Exercise objective>
Beginning with the line that holds "(218, 143) = (241, 174): black tree -> none", please retype each line through the end of the listing below, both ends included, and nothing more.
----------------
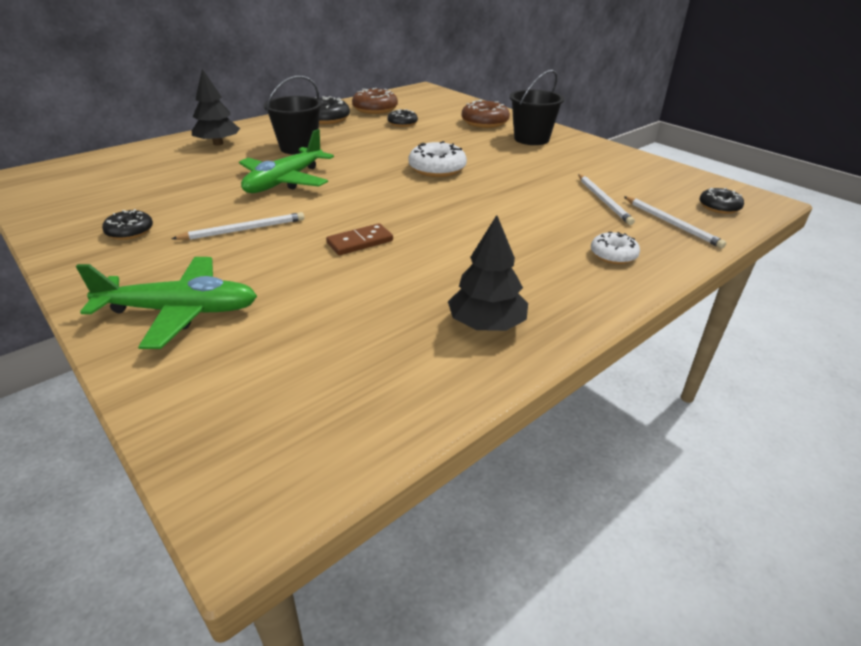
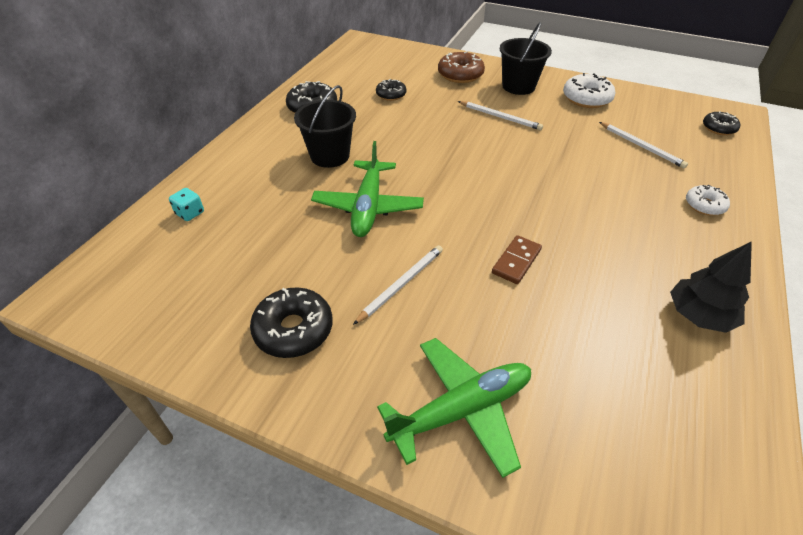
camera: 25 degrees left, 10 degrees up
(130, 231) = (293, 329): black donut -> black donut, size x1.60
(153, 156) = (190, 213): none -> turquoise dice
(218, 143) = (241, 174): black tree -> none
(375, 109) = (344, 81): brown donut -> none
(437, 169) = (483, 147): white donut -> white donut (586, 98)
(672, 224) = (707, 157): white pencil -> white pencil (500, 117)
----------------
Output for this task>
(218, 143) = (241, 174): black tree -> none
(375, 109) = (344, 81): brown donut -> none
(437, 169) = (483, 147): white donut -> white donut (586, 98)
(672, 224) = (707, 157): white pencil -> white pencil (500, 117)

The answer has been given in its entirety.